DATA SHOWN:

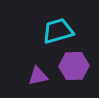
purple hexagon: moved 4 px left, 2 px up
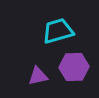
purple hexagon: moved 1 px down
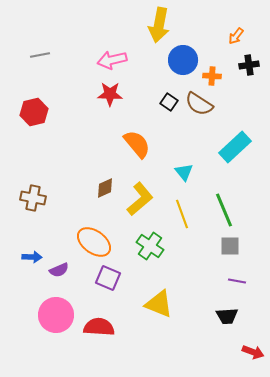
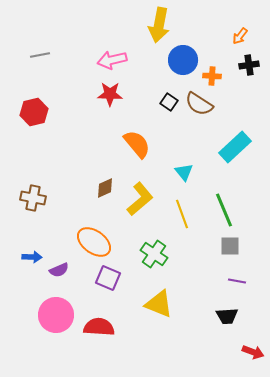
orange arrow: moved 4 px right
green cross: moved 4 px right, 8 px down
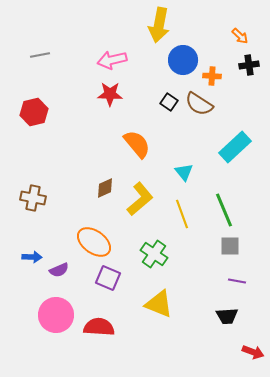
orange arrow: rotated 84 degrees counterclockwise
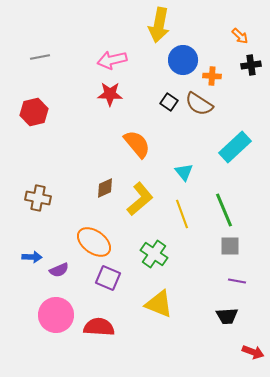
gray line: moved 2 px down
black cross: moved 2 px right
brown cross: moved 5 px right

SET PROBLEM: Copy the records above word for word, from the line containing "orange arrow: moved 4 px right" through the end of the records. Leave the pictures out of your answer.

RESPONSE TO THE EXERCISE:
orange arrow: moved 4 px right
green cross: moved 4 px right, 8 px down
orange arrow: rotated 84 degrees counterclockwise
gray line: moved 2 px down
black cross: moved 2 px right
brown cross: moved 5 px right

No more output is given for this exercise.